Assigned task
Check each line of the entries below for the string "bell"; copy every line where it appears.

Source data
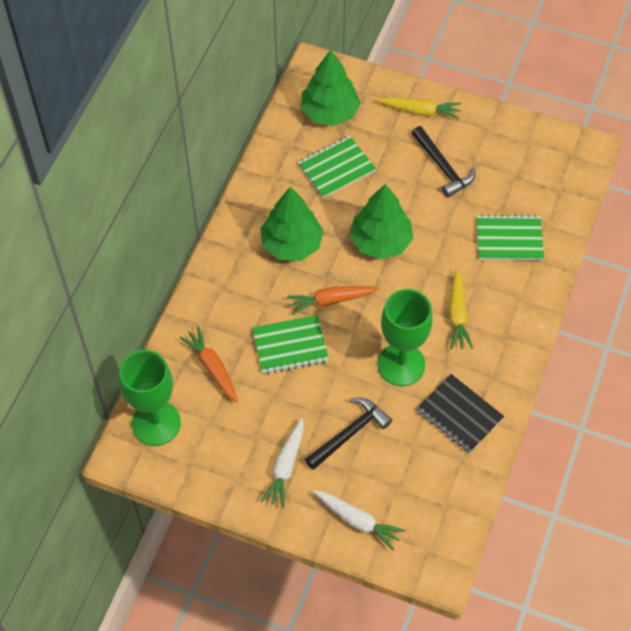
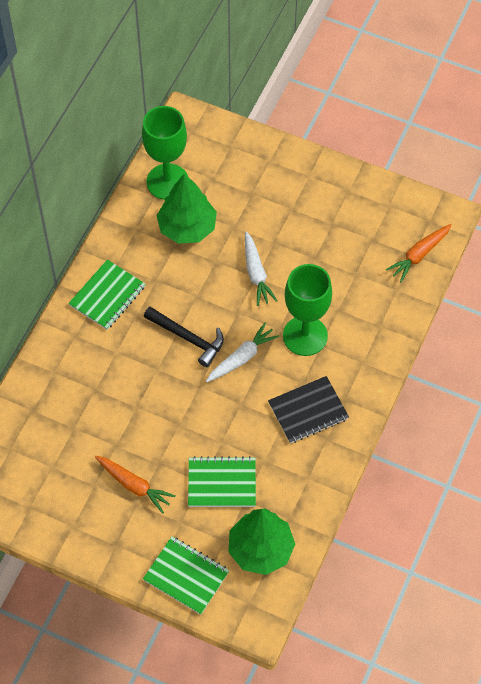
black hammer: 2 -> 1
green tree: 3 -> 2
yellow carrot: 2 -> 0

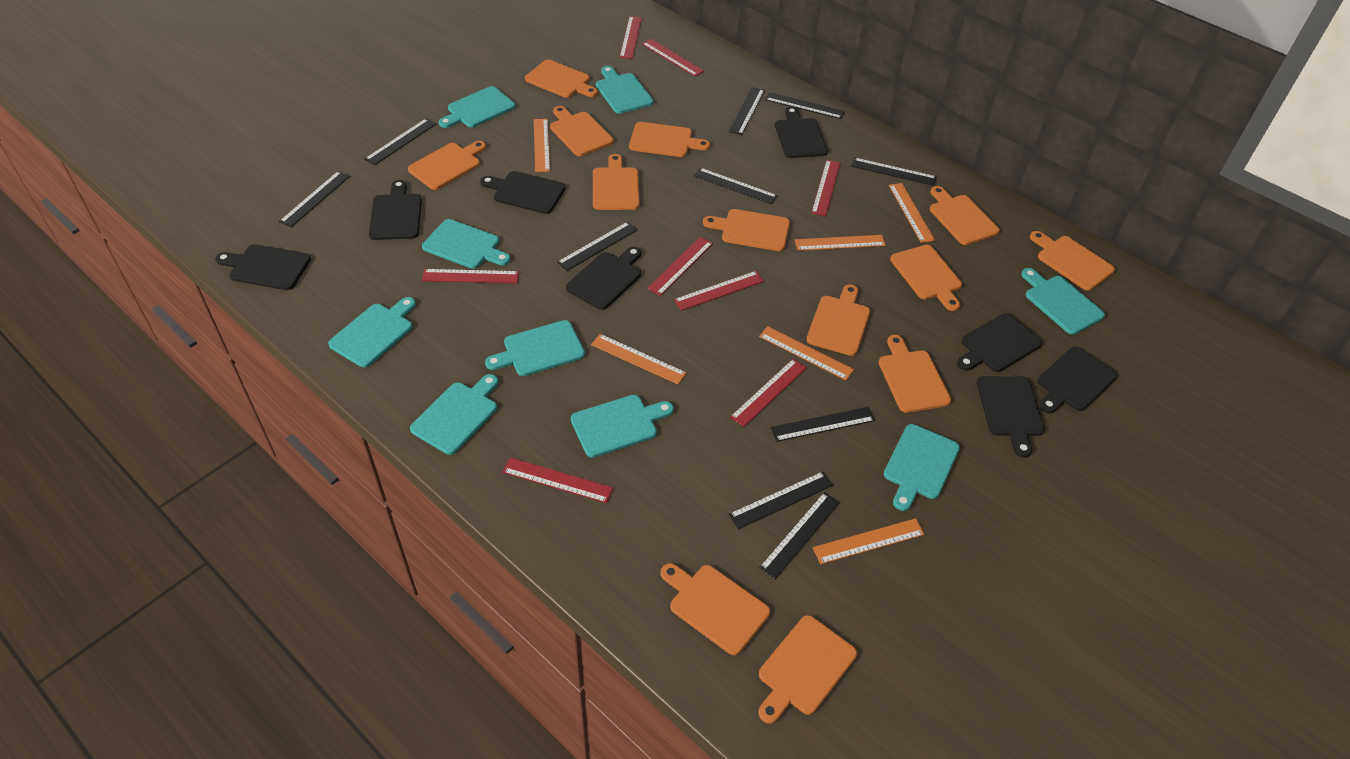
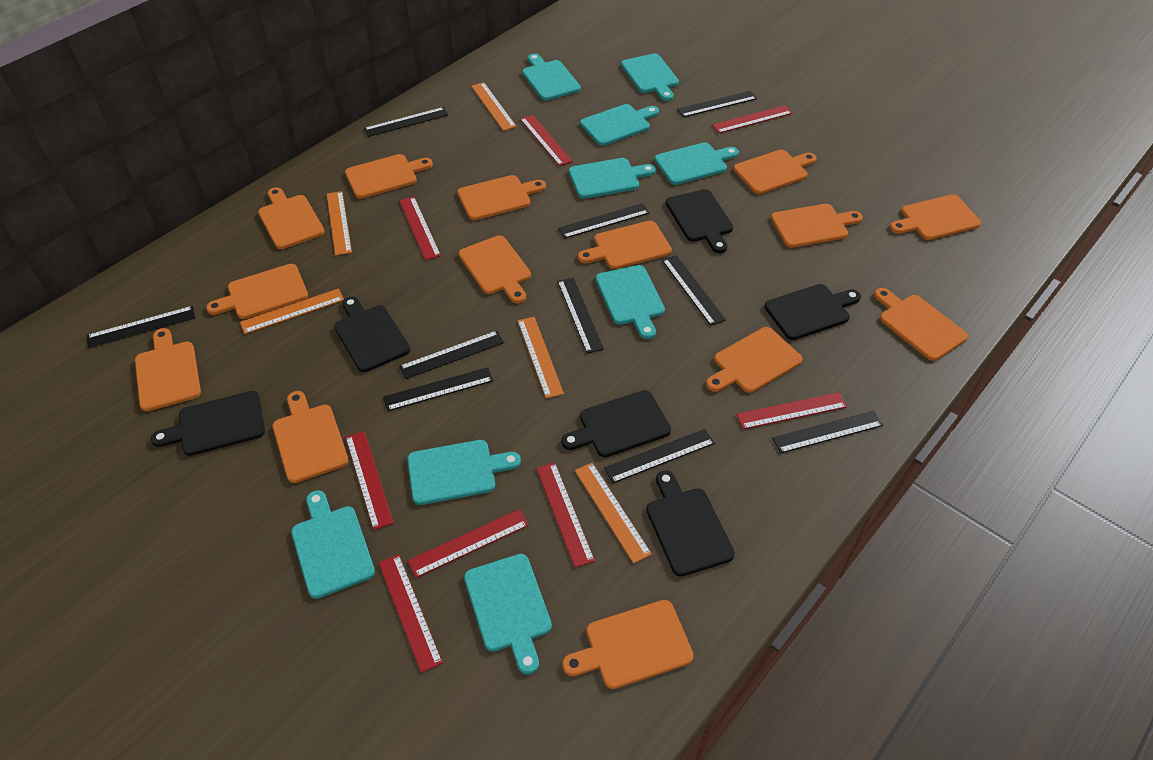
black cutting board: 8 -> 6
orange cutting board: 13 -> 14
orange ruler: 6 -> 5

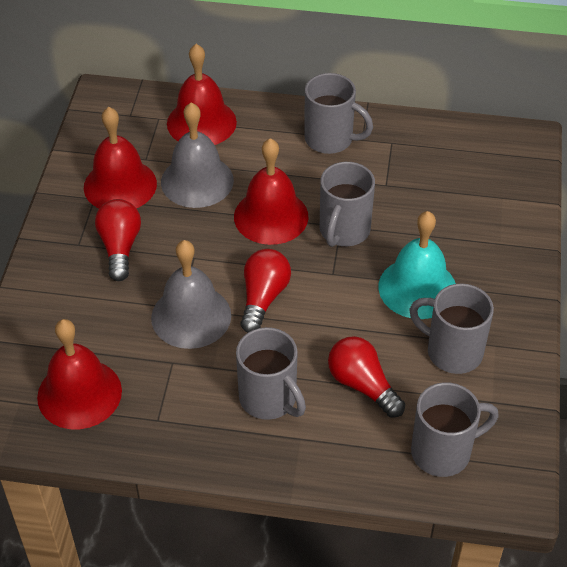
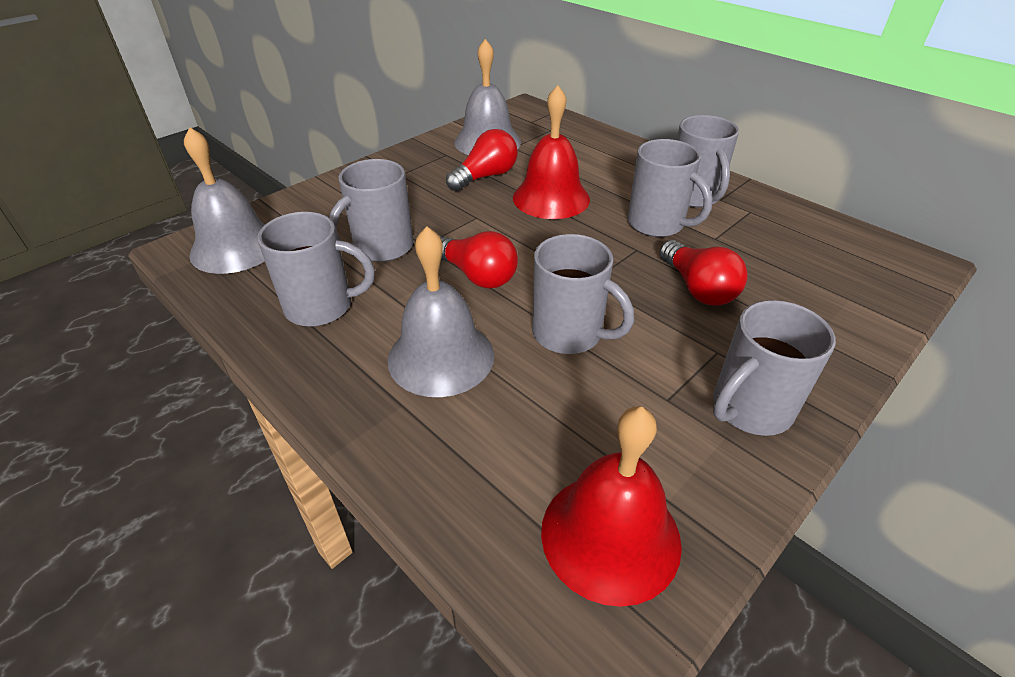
grey bell: 2 -> 3
grey mug: 5 -> 6
red bell: 4 -> 2
turquoise bell: 1 -> 0

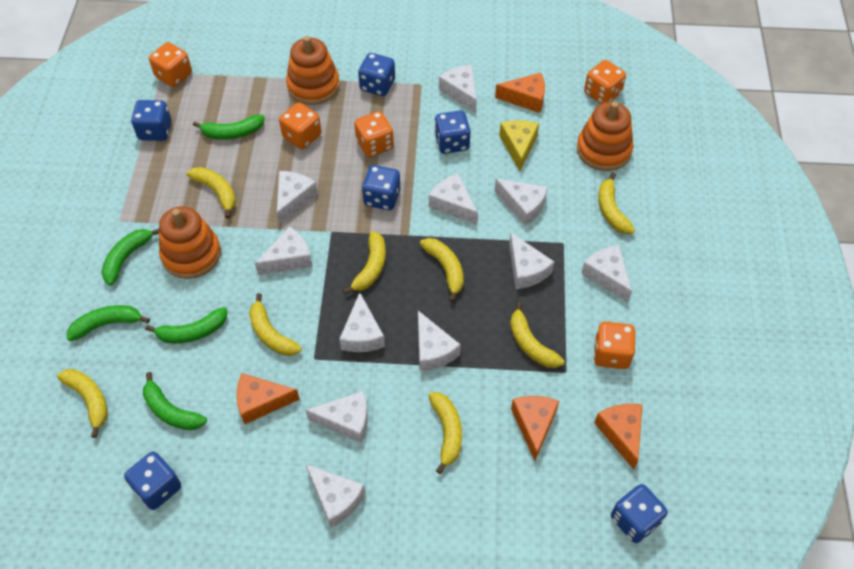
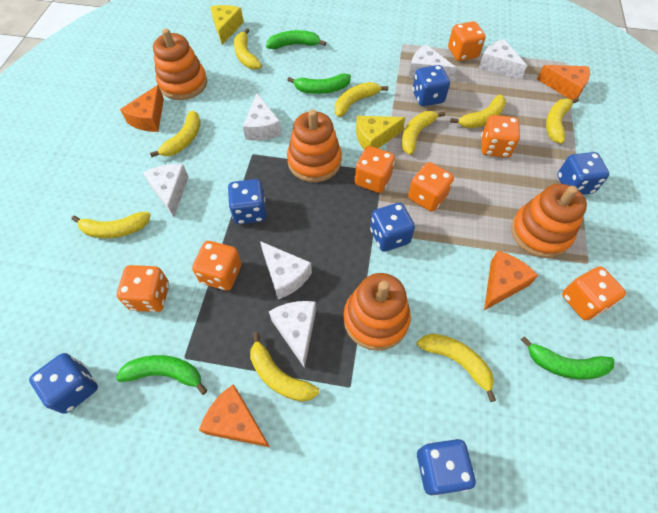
green banana: 5 -> 4
orange dice: 5 -> 7
orange stacking toy: 3 -> 4
white cheese: 11 -> 6
yellow banana: 8 -> 9
yellow cheese: 1 -> 2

Response area
grey bell: 2 -> 3
red bell: 4 -> 2
turquoise bell: 1 -> 0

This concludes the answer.